- _Exercise_
Below are the records; copy every line in them that holds the string "diode".

○ ○ ○ ○ ○ ○ ○

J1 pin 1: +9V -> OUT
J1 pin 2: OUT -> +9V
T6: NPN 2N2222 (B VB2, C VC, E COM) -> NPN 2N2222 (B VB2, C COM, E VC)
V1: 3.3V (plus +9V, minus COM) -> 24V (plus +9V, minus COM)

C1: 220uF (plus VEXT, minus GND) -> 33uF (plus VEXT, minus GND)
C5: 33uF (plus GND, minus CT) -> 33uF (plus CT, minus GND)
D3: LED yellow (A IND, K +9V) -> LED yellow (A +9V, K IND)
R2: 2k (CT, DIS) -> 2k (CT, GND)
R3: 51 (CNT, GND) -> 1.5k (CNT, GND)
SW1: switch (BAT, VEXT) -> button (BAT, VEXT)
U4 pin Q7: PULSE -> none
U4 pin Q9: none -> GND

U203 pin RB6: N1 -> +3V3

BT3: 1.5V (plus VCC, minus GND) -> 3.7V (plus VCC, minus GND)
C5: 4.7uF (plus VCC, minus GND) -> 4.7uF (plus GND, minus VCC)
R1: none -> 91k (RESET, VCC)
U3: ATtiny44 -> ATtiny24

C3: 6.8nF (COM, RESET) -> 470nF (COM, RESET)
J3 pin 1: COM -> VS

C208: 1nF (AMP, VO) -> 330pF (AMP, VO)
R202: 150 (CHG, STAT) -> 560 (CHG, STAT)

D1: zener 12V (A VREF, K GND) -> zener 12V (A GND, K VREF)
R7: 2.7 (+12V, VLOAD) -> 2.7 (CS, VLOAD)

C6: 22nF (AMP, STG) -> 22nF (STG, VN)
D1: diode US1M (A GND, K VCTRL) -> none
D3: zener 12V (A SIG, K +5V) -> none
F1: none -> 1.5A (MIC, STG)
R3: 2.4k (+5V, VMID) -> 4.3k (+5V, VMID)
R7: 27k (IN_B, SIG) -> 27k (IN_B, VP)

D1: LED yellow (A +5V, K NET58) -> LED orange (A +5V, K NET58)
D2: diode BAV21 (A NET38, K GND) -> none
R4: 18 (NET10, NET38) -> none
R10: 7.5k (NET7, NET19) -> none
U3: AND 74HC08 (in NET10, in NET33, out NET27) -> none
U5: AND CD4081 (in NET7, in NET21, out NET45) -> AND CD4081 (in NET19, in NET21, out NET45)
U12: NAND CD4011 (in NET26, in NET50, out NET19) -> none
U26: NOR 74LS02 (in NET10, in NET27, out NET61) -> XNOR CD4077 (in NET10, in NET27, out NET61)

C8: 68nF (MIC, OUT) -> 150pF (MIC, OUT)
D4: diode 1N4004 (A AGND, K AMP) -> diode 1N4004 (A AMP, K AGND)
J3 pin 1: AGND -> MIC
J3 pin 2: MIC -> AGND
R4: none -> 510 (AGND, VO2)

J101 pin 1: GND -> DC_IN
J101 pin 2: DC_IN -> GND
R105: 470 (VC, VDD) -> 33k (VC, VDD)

○ ○ ○ ○ ○ ○ ○

- _Answer area_
D1: diode US1M (A GND, K VCTRL) -> none
D2: diode BAV21 (A NET38, K GND) -> none
D4: diode 1N4004 (A AGND, K AMP) -> diode 1N4004 (A AMP, K AGND)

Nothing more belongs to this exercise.